#### TASK TO COMPLETE:
Which lines in the records below mention the word "none"? Copy each one out.

MATERIAL SUPPLIED: Begin

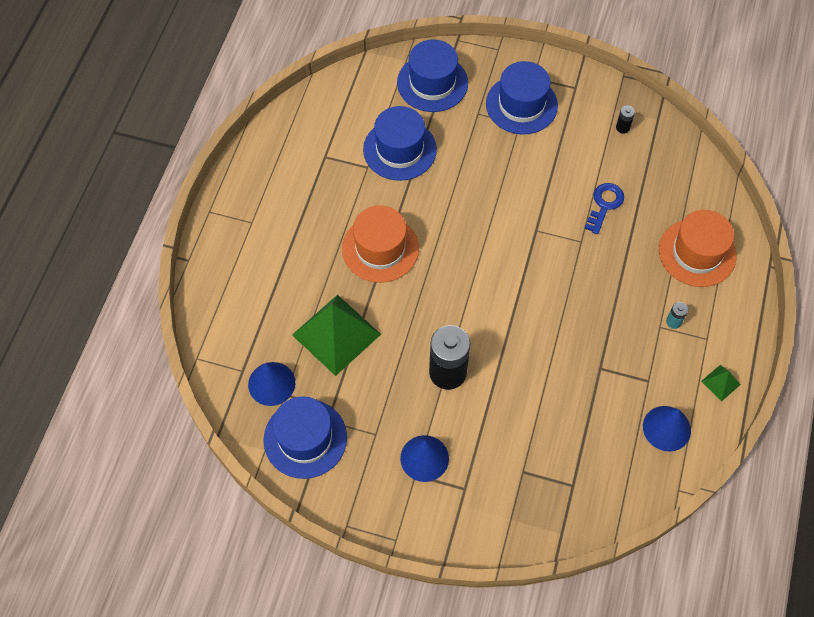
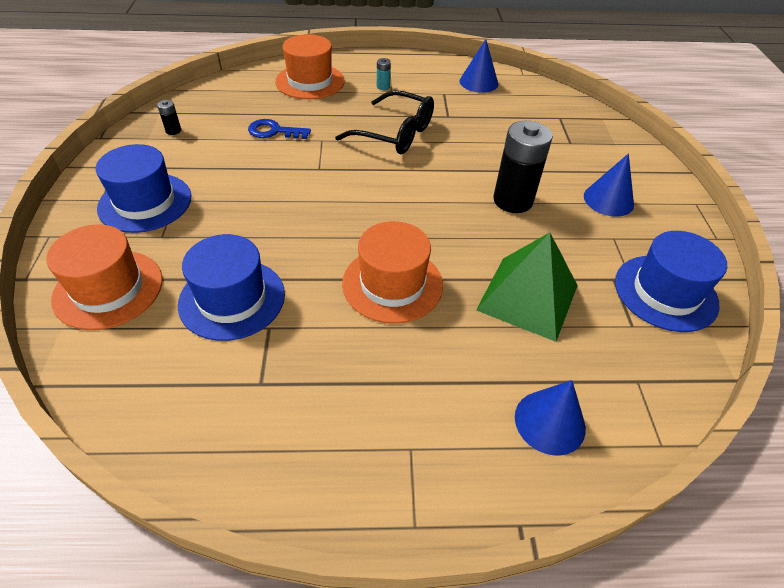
camera: 110 degrees left, 15 degrees down
(271, 383) = (630, 343): blue cone -> blue cone (550, 422)
(432, 83) = (108, 289): blue hat -> orange hat
(577, 307) = (395, 134): none -> black glasses
(720, 382) = (425, 64): green pyramid -> none

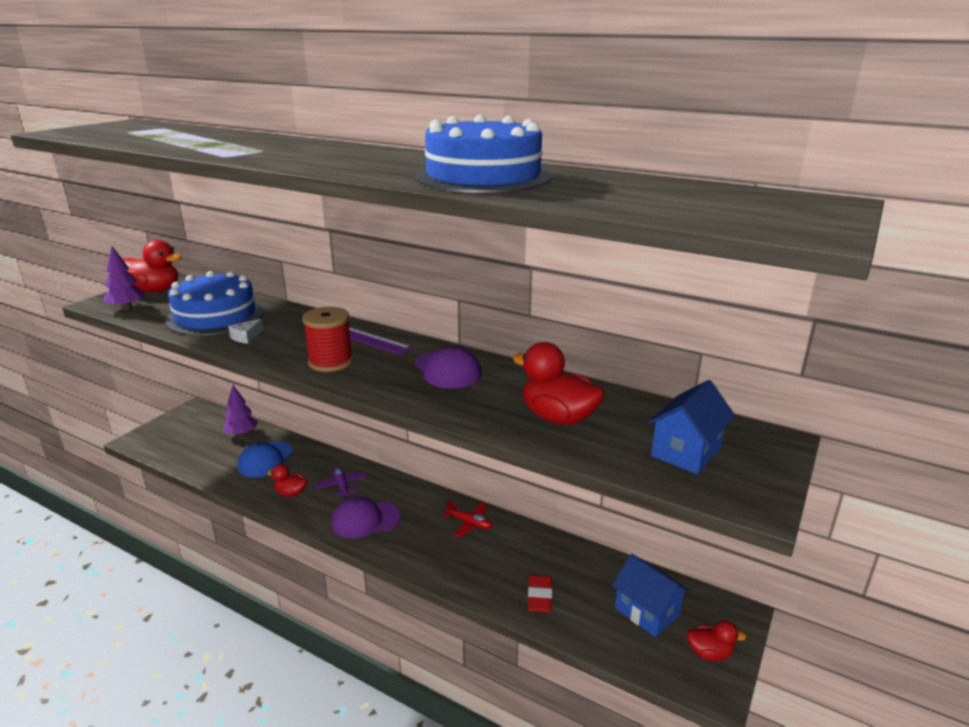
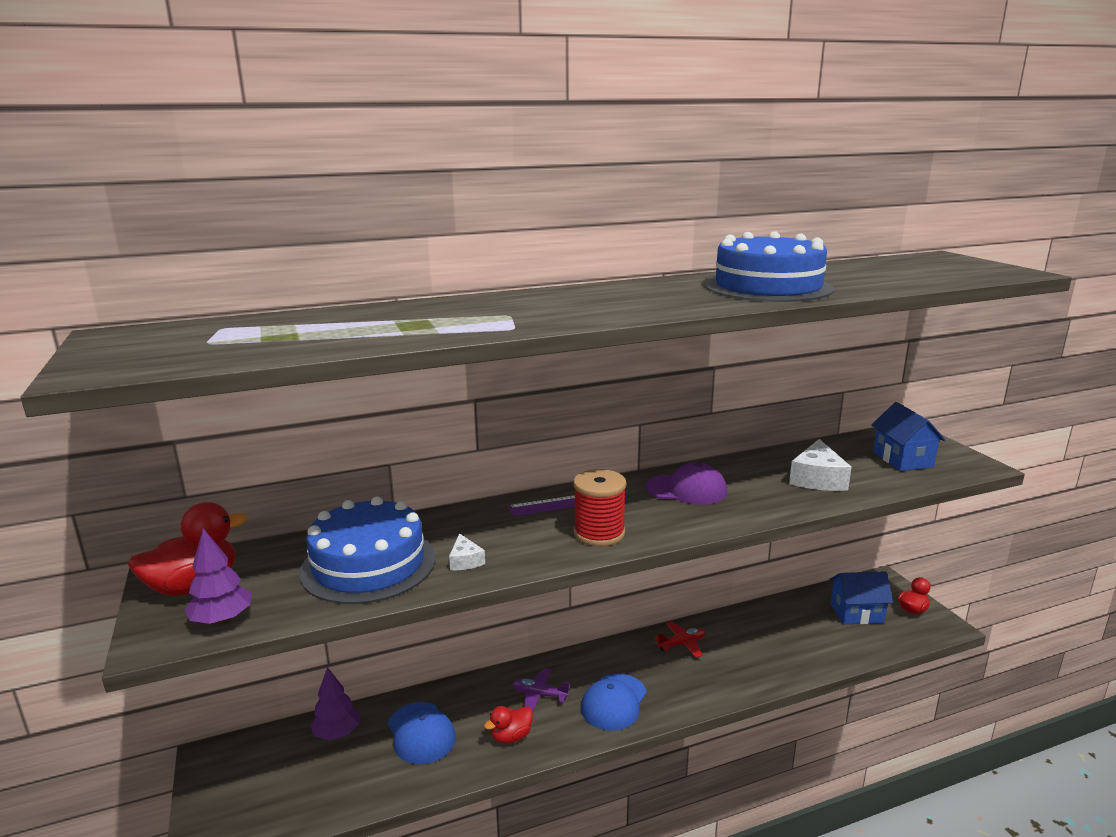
camera: 50 degrees left, 5 degrees down
(365, 520) = (614, 702): purple cap -> blue cap
(539, 596) = (804, 651): red eraser -> none
(558, 418) = (817, 479): red duck -> white cheese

MATERIAL SUPPLIED: End

#### ANSWER SECTION:
(577, 307) = (395, 134): none -> black glasses
(720, 382) = (425, 64): green pyramid -> none
(539, 596) = (804, 651): red eraser -> none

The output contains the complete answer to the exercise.